** What to work on **
For the word "shifted", count the lines of the listing that contain it and give only the count.

START Given records

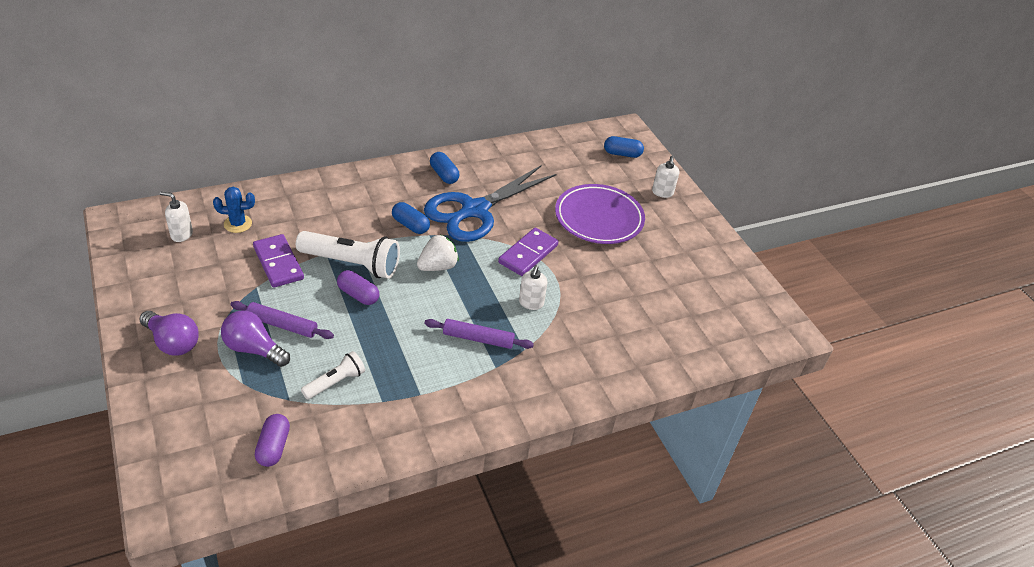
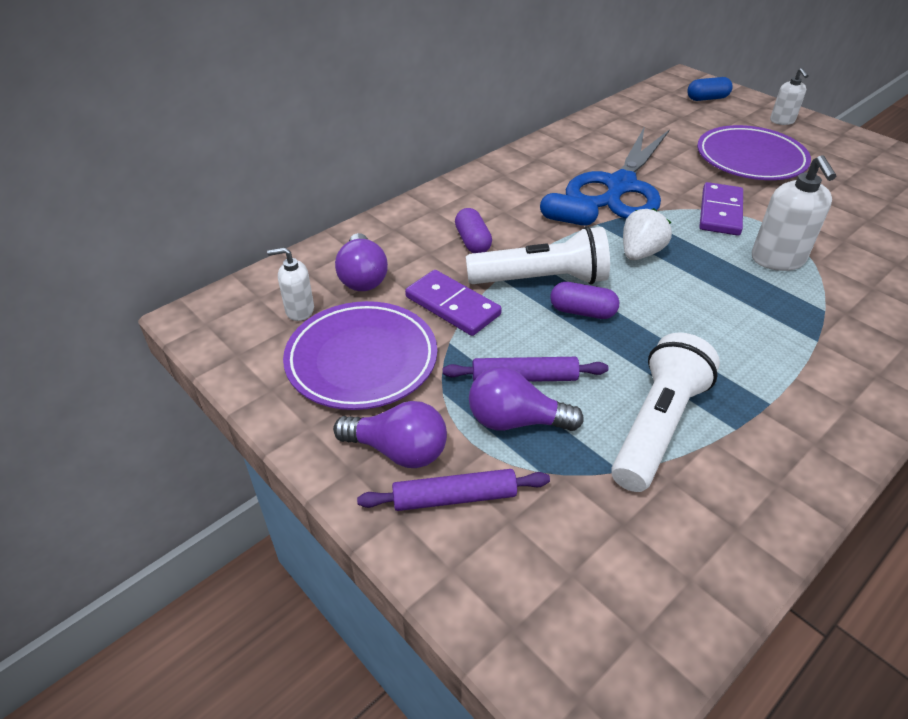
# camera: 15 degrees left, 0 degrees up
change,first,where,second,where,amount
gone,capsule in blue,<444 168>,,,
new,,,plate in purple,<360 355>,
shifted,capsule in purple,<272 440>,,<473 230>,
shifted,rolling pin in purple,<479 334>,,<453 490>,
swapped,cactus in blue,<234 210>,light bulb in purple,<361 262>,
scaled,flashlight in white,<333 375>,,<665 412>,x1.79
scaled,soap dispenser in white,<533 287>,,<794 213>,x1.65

END Given records

** Task solution **
2